Spatial object tracking data
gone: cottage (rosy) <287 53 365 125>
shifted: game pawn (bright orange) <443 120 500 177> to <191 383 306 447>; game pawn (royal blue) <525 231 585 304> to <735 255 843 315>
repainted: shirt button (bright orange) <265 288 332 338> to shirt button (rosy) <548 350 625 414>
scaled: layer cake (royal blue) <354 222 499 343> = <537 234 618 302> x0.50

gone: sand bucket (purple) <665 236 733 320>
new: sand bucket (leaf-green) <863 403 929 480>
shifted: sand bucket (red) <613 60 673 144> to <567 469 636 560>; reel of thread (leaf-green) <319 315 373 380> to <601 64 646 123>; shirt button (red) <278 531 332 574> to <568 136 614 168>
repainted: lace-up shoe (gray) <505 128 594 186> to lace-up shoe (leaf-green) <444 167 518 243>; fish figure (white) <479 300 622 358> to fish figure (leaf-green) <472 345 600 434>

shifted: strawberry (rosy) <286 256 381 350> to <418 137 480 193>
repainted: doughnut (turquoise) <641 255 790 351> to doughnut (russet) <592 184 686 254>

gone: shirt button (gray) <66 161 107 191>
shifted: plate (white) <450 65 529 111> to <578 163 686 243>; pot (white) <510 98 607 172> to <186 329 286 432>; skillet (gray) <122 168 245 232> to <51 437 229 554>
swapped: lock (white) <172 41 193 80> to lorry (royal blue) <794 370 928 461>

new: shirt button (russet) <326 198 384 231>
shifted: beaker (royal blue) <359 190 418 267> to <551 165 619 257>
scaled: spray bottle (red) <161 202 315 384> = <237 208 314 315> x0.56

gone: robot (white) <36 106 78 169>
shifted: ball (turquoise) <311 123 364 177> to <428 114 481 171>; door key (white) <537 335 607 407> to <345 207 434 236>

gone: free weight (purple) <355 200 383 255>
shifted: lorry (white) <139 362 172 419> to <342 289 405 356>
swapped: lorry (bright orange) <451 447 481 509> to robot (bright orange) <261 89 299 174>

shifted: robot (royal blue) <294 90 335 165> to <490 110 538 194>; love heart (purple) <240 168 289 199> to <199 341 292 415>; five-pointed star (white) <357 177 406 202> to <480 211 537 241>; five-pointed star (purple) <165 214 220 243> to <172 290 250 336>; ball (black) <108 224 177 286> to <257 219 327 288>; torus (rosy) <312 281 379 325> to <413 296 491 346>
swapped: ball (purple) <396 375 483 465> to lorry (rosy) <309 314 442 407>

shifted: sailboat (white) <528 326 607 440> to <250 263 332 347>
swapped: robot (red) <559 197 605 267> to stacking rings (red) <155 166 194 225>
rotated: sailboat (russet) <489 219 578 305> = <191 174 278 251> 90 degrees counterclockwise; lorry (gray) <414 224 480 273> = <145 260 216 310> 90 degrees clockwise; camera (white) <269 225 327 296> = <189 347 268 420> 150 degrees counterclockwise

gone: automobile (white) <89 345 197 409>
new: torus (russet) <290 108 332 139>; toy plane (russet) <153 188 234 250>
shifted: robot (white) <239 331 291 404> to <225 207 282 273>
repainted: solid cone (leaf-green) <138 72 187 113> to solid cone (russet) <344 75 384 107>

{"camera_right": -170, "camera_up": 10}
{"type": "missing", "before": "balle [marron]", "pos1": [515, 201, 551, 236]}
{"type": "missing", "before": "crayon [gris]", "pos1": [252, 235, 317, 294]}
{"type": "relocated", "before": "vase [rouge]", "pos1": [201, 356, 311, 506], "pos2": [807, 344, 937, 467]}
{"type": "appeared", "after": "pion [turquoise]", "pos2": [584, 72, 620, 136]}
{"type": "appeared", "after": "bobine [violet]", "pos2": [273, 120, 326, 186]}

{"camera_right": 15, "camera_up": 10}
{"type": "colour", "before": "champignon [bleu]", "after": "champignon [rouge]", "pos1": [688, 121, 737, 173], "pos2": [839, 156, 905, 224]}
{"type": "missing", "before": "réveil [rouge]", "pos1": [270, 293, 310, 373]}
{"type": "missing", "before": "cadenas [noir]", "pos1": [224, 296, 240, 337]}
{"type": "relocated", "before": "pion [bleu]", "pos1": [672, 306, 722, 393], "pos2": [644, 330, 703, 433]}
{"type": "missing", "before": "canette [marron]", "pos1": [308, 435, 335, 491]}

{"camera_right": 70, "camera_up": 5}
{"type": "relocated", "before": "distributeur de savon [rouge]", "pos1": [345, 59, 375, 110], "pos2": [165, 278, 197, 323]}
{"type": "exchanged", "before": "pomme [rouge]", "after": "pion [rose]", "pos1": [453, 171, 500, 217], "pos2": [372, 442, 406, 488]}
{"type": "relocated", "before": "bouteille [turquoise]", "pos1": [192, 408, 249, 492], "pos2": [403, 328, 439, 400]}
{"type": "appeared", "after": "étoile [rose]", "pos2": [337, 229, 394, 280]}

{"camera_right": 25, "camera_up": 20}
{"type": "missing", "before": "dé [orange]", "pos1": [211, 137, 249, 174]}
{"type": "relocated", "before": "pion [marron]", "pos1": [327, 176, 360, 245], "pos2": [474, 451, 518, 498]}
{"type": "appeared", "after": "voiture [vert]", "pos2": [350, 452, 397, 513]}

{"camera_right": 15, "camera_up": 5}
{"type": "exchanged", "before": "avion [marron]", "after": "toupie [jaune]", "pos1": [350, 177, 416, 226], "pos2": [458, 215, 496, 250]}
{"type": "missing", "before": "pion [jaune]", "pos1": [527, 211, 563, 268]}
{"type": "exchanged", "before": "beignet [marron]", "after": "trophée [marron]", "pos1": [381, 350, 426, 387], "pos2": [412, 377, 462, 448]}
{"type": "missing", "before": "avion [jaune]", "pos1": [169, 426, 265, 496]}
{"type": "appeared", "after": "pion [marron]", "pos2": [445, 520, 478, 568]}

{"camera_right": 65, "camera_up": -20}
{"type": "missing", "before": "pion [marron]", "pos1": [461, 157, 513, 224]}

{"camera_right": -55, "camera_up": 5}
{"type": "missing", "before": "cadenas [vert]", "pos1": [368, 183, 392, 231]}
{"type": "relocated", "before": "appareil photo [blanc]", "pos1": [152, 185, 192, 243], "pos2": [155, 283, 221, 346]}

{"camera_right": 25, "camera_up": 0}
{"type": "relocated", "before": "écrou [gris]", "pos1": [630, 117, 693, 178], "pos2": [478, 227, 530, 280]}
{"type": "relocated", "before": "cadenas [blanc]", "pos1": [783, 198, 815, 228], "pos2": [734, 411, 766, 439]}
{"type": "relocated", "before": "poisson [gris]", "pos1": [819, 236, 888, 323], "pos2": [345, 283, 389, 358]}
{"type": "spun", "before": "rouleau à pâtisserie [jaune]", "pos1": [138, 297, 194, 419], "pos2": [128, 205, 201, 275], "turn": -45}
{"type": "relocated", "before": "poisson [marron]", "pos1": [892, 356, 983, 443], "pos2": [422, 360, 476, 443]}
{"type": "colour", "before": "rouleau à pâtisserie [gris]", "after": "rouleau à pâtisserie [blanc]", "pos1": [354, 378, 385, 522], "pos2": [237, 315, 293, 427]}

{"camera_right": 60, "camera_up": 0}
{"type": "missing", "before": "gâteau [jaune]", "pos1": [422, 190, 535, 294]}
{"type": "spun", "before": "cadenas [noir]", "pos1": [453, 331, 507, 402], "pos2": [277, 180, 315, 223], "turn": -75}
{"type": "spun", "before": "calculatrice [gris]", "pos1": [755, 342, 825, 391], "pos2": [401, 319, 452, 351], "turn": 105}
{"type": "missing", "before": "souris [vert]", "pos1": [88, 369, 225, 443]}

# Your objective
Up to and including the line with "repainted: shirt button", output every line of the records above exactly, starting from the first; output nothing else.

# Finished task
gone: cottage (rosy) <287 53 365 125>
shifted: game pawn (bright orange) <443 120 500 177> to <191 383 306 447>; game pawn (royal blue) <525 231 585 304> to <735 255 843 315>
repainted: shirt button (bright orange) <265 288 332 338> to shirt button (rosy) <548 350 625 414>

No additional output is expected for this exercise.